**TASK TO CARRY OUT:** Starting at the line with "cyan circle: (97, 204) -> (90, 221), moved" and ending at the line with "blue line: (92, 26) -> (65, 23), moved", print exactly the lines of the entries below. Pictures do not belong in the copy.

**PROVIDED RECORDS:**
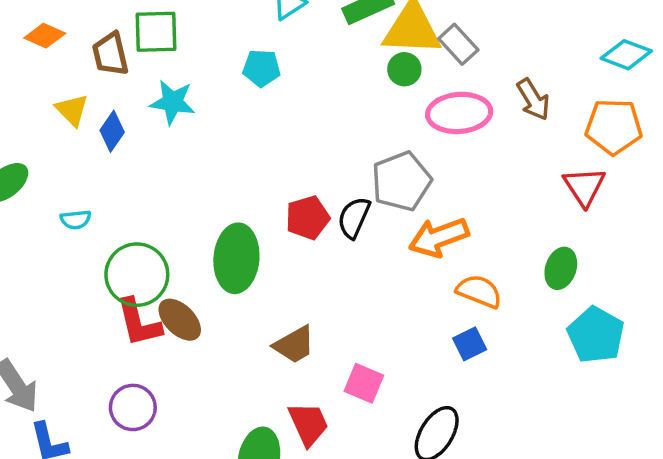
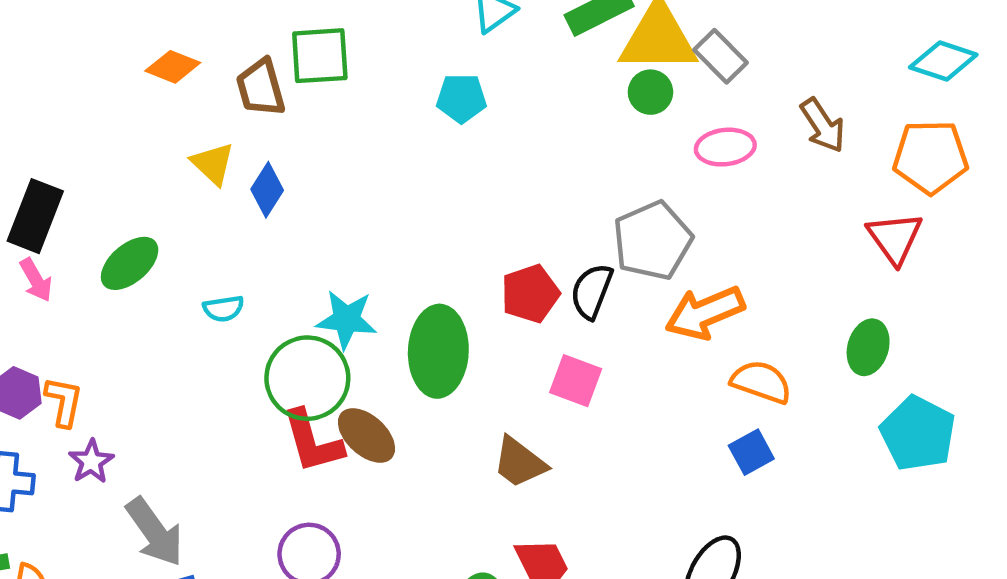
cyan star: (173, 102) -> (346, 319), moved
pink ellipse: (459, 113) -> (725, 147), size x0.7
brown trapezoid: (294, 345) -> (519, 462), turned 69
pink square: (364, 383) -> (576, 381), moved

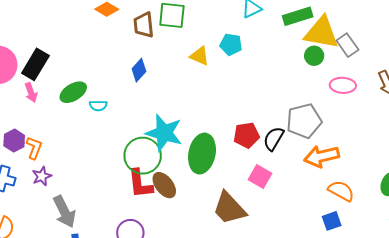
yellow triangle: (213, 164) -> (199, 56), moved, turned -30
cyan semicircle: (223, 309) -> (98, 106), moved
cyan star: (346, 319) -> (164, 133), size x1.4
brown trapezoid: (519, 462) -> (229, 208), size x1.4

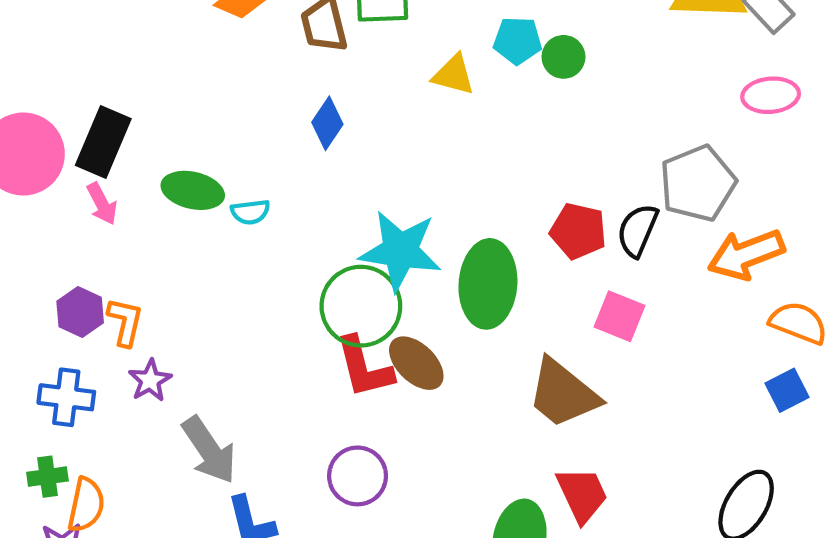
green circle: (314, 56) -> (563, 57), moved
green ellipse: (73, 92) -> (193, 190), turned 52
red pentagon: (247, 135) -> (578, 231), turned 30

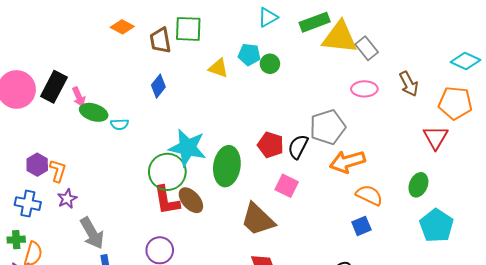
pink arrow: (102, 204) -> (79, 97), moved

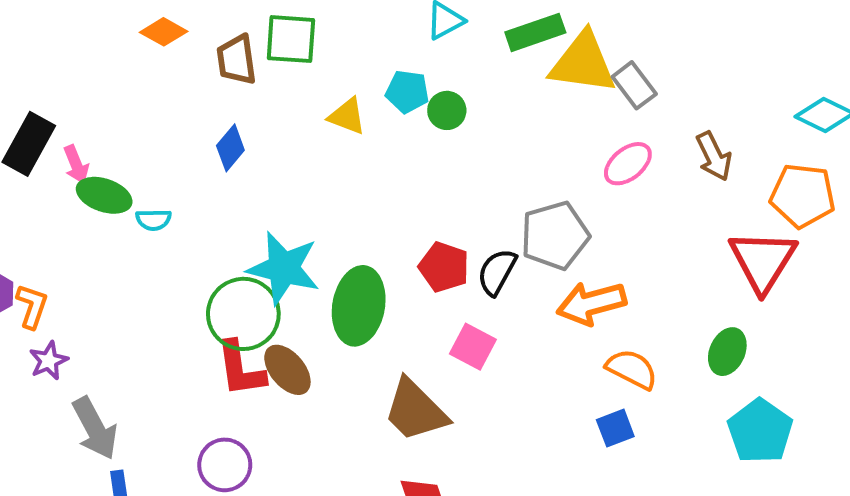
pink ellipse: (364, 89) -> (628, 164), turned -40
red triangle: (436, 137) -> (763, 261), size x1.4

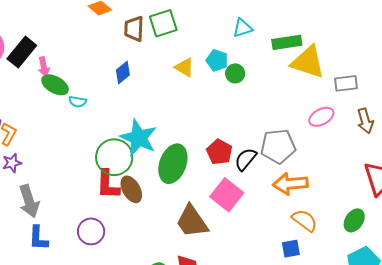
green square: (291, 39) -> (163, 23), turned -32
gray rectangle: (634, 85) -> (346, 83), moved, turned -70
pink square: (473, 347) -> (227, 195), size x1.4

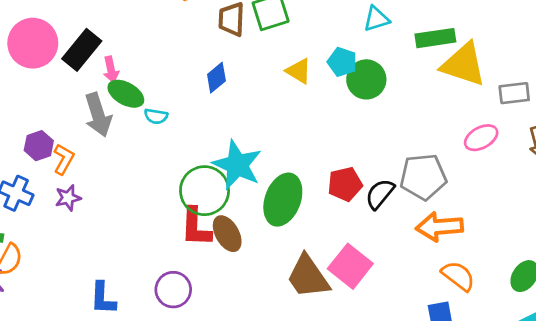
green circle: (235, 73) -> (366, 79), size x1.5
red pentagon: (219, 152) -> (345, 184), turned 30
pink square: (227, 195) -> (350, 266), moved
gray arrow: (29, 201) -> (98, 115), moved

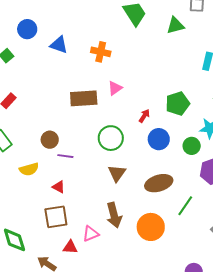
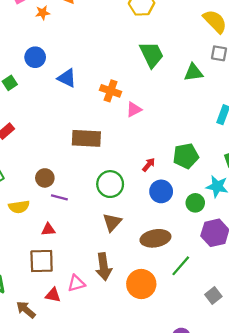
pink triangle: (115, 88) -> (134, 109), moved
red triangle: (59, 187) -> (48, 229), turned -40

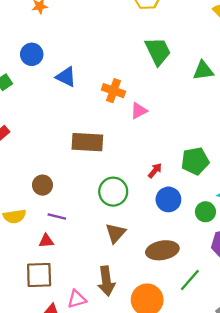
purple line: (59, 197) -> (57, 216), moved

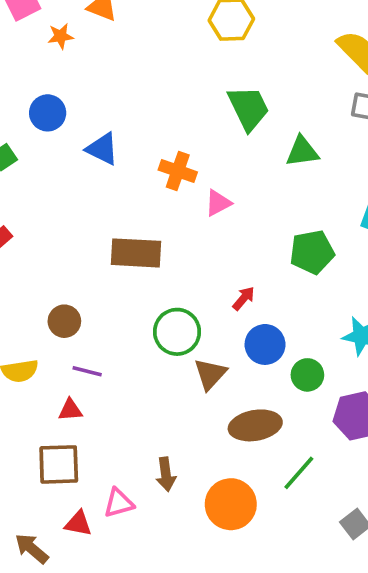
green triangle: (203, 71) -> (302, 151), moved
green pentagon: (195, 161) -> (312, 252), moved
green circle: (205, 212) -> (307, 375), moved
brown triangle: (116, 233) -> (210, 374), moved
brown arrow: (106, 281) -> (166, 474), size x0.7

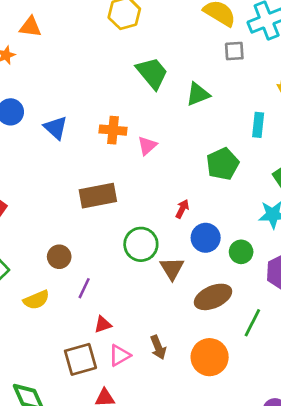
blue triangle: (102, 149) -> (56, 128), turned 30
purple line: (87, 371) -> (84, 288), turned -65
red triangle: (70, 410) -> (103, 324), moved
pink triangle: (119, 503) -> (120, 355), moved

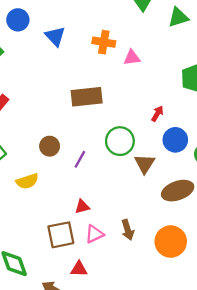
pink triangle: (147, 146) -> (132, 58), turned 30
purple line: (84, 288) -> (80, 159), moved

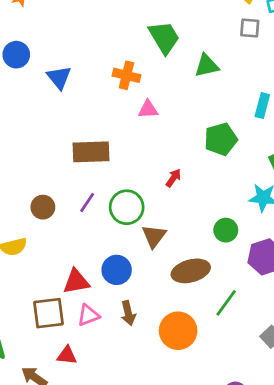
orange cross: (104, 42) -> (126, 75), moved
blue circle: (175, 140) -> (117, 270), moved
purple line: (80, 159) -> (87, 202), moved
red triangle: (82, 207) -> (76, 282), size x1.5

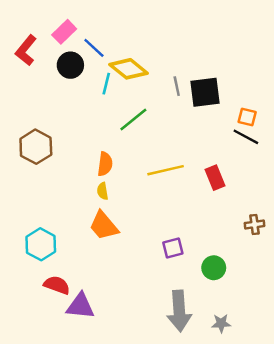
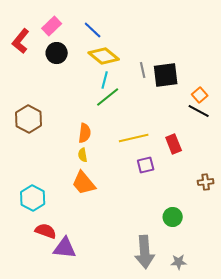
blue line: (94, 48) -> (93, 30), moved
cyan line: (106, 84) -> (105, 80), moved
orange square: (247, 117) -> (200, 95), turned 35
purple square: (173, 248) -> (146, 165), moved

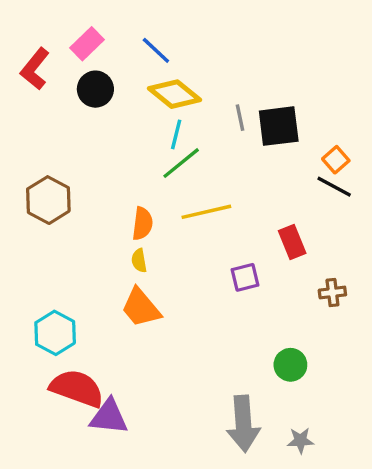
yellow line: (134, 138) -> (206, 212), moved
brown cross: (206, 182) -> (332, 292), moved
red semicircle: (46, 231) -> (77, 388), size x1.5

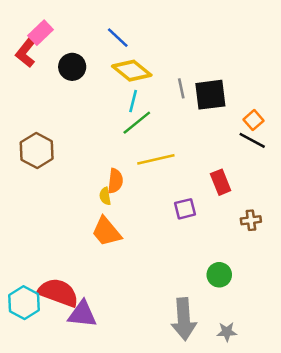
pink rectangle: (87, 44) -> (40, 33), moved
orange semicircle: (142, 224) -> (115, 181), moved
cyan hexagon: (55, 333) -> (24, 303), moved

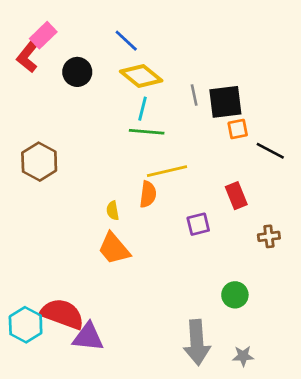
orange square: (253, 120) -> (238, 129), moved, turned 30
green line: (137, 123) -> (147, 132), turned 44
orange semicircle: (115, 181) -> (148, 194), moved

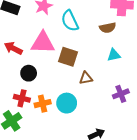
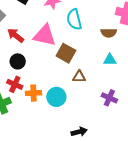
black circle: (29, 73) -> (18, 61), moved
purple cross: (121, 94) -> (109, 98), turned 35

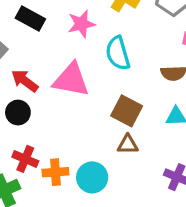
brown square: (66, 53) -> (127, 111), moved
black circle: (18, 61) -> (18, 113), moved

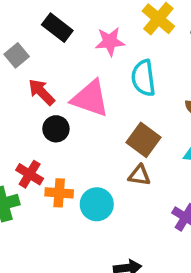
black circle: (18, 113) -> (56, 129), moved

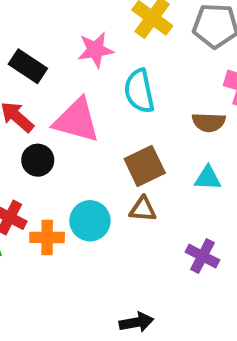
black rectangle: (57, 28) -> (28, 66), moved
brown square: (143, 140) -> (145, 166), turned 32
cyan circle: (97, 204) -> (90, 221), moved

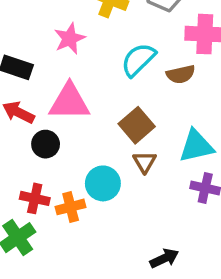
cyan semicircle: (139, 91) -> (138, 60), moved, turned 72
cyan triangle: (208, 178) -> (196, 146), moved, size x1.5
brown triangle: (143, 209) -> (145, 162), turned -50

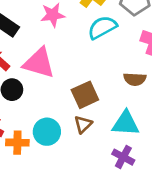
cyan semicircle: (138, 60) -> (102, 27), moved
brown semicircle: (181, 74) -> (135, 79), moved

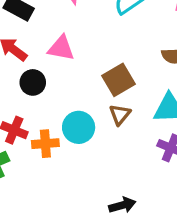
pink triangle: (39, 63) -> (61, 48), size x0.7

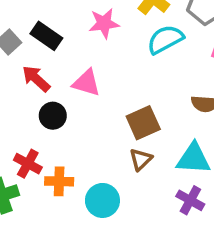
cyan circle: (79, 127) -> (102, 200), moved

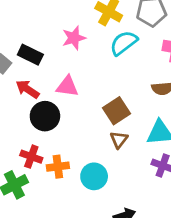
black circle: (53, 116) -> (45, 116), size x1.4

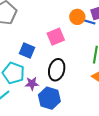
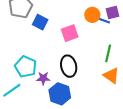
blue square: (27, 50) -> (40, 22), moved
black ellipse: (57, 70) -> (69, 66), turned -30

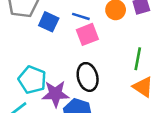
blue line: (103, 20) -> (81, 16), moved
purple star: (43, 78) -> (55, 94), size x1.5

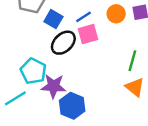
blue line: (81, 16) -> (84, 17), turned -56
black ellipse: (88, 77) -> (63, 43), moved, turned 55

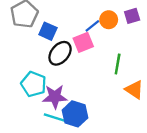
blue line: (84, 17) -> (92, 26), moved
green line: (132, 61) -> (118, 64), moved
cyan line: (15, 98) -> (55, 118), moved, turned 55

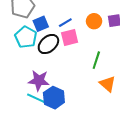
blue line: (92, 26) -> (65, 23), moved
blue square: (48, 31) -> (41, 24), turned 35
cyan pentagon: (34, 84) -> (26, 37), moved

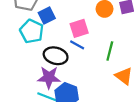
blue line: (65, 23) -> (77, 45), moved, turned 64
black ellipse: (48, 44) -> (56, 56), moved, turned 60

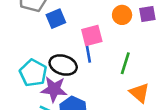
cyan pentagon: (32, 31) -> (33, 73), moved
blue line: (77, 45) -> (88, 54), turned 48

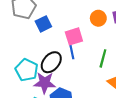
black ellipse: (63, 65) -> (51, 62), turned -65

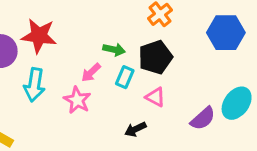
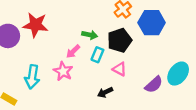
blue hexagon: (226, 33) -> (152, 23), moved
cyan arrow: (34, 85) -> (32, 77), moved

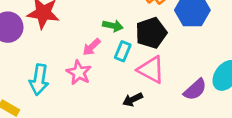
pink triangle: (120, 69) -> (151, 70), size x1.5

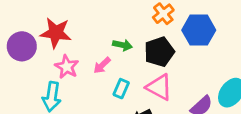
cyan rectangle: (123, 51) -> (121, 89), moved
pink star: (79, 73) -> (67, 67), moved

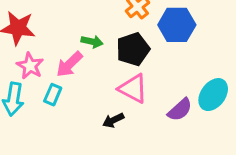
pink arrow: (102, 65) -> (69, 64), size x1.4
cyan rectangle: (121, 89) -> (53, 95), moved

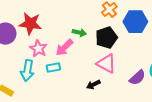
cyan rectangle: (53, 95) -> (53, 68), turned 56

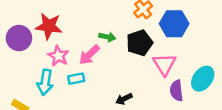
pink triangle: (106, 64) -> (165, 64), moved, turned 30
purple semicircle: (137, 78) -> (176, 91), turned 126

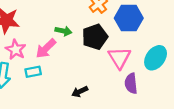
cyan ellipse: (203, 79) -> (156, 58), moved

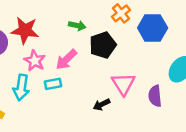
green arrow: (63, 31) -> (77, 26), moved
black pentagon: (95, 37) -> (103, 45), moved
pink triangle: (119, 58) -> (123, 84), moved

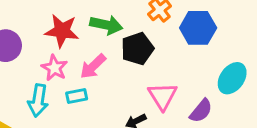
green arrow: (77, 26) -> (106, 25), size x1.5
red star: (25, 30) -> (62, 31), moved
purple semicircle: (155, 96) -> (201, 111), turned -135

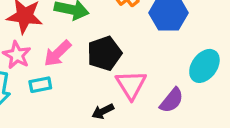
black pentagon: (137, 49) -> (104, 53), moved

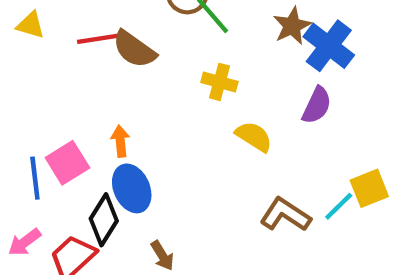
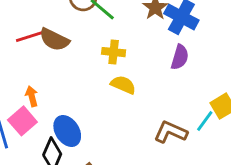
yellow semicircle: (254, 137) -> (123, 85), moved
orange arrow: (120, 141) -> (32, 96), moved

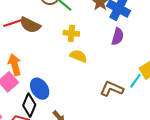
orange arrow: (32, 96) -> (15, 65), size x1.5

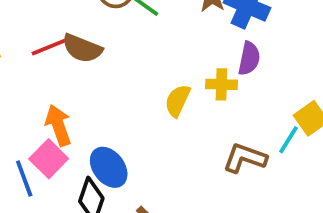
yellow cross: (71, 33) -> (221, 84), moved
yellow semicircle: (78, 56) -> (178, 101), turned -84

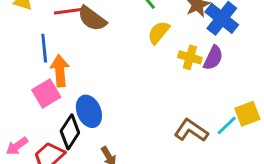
yellow cross: (221, 84) -> (190, 57), moved
yellow semicircle: (178, 101) -> (159, 33), moved
blue line: (24, 179) -> (44, 48), moved

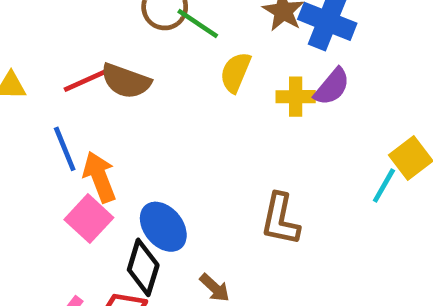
purple semicircle: (213, 58) -> (332, 87), turned 30
brown L-shape: (191, 130) -> (280, 219), moved, turned -96

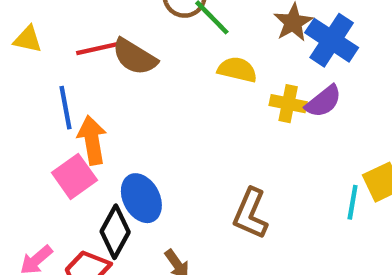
yellow semicircle: (235, 72) -> (237, 70), turned 69
cyan line: (384, 185) -> (353, 202), turned -32

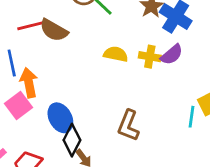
yellow semicircle: (237, 70) -> (116, 54), moved
black diamond: (115, 232) -> (72, 140), moved

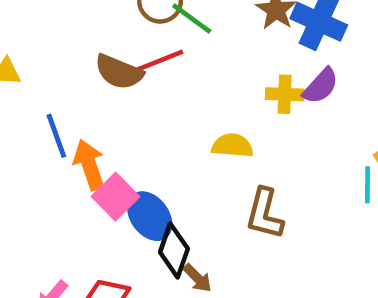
red line: (32, 25) -> (159, 61), moved
yellow semicircle: (116, 54) -> (232, 146), moved
pink square: (18, 106) -> (115, 197), moved

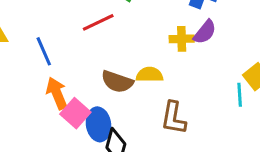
brown semicircle: (119, 72) -> (117, 82), moved
blue line: (56, 136) -> (44, 51), moved
blue ellipse: (150, 216) -> (99, 124), turned 32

**WRITTEN RESPONSE:**
cyan circle: (97, 204) -> (90, 221), moved

cyan semicircle: (139, 91) -> (138, 60), moved, turned 72
cyan triangle: (208, 178) -> (196, 146), moved, size x1.5
brown triangle: (143, 209) -> (145, 162), turned -50

cyan semicircle: (138, 60) -> (102, 27), moved
brown semicircle: (181, 74) -> (135, 79), moved

pink triangle: (39, 63) -> (61, 48), size x0.7

cyan circle: (79, 127) -> (102, 200), moved

black circle: (53, 116) -> (45, 116), size x1.4

blue square: (27, 50) -> (40, 22), moved
black ellipse: (57, 70) -> (69, 66), turned -30

blue line: (103, 20) -> (81, 16), moved
purple star: (43, 78) -> (55, 94), size x1.5

blue line: (81, 16) -> (84, 17), turned -56
black ellipse: (88, 77) -> (63, 43), moved, turned 55

blue line: (84, 17) -> (92, 26), moved
green line: (132, 61) -> (118, 64), moved
cyan line: (15, 98) -> (55, 118), moved, turned 55

blue line: (92, 26) -> (65, 23), moved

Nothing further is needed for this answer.